What you are asked to do: What is needed here is an exact copy of all the data.

Dataset content below:

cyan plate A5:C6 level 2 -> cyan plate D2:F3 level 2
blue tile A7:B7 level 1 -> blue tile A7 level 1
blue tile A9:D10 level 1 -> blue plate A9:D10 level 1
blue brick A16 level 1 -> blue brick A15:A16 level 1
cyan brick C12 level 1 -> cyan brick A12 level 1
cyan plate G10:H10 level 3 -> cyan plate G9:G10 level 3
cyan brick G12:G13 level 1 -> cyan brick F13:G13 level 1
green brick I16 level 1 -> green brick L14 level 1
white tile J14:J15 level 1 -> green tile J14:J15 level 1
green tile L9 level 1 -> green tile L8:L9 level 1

End of Dataset content.

Output for this task:
cyan plate A5:C6 level 2 -> cyan plate D2:F3 level 2
blue tile A7:B7 level 1 -> blue tile A7 level 1
blue tile A9:D10 level 1 -> blue plate A9:D10 level 1
blue brick A16 level 1 -> blue brick A15:A16 level 1
cyan brick C12 level 1 -> cyan brick A12 level 1
cyan plate G10:H10 level 3 -> cyan plate G9:G10 level 3
cyan brick G12:G13 level 1 -> cyan brick F13:G13 level 1
green brick I16 level 1 -> green brick L14 level 1
white tile J14:J15 level 1 -> green tile J14:J15 level 1
green tile L9 level 1 -> green tile L8:L9 level 1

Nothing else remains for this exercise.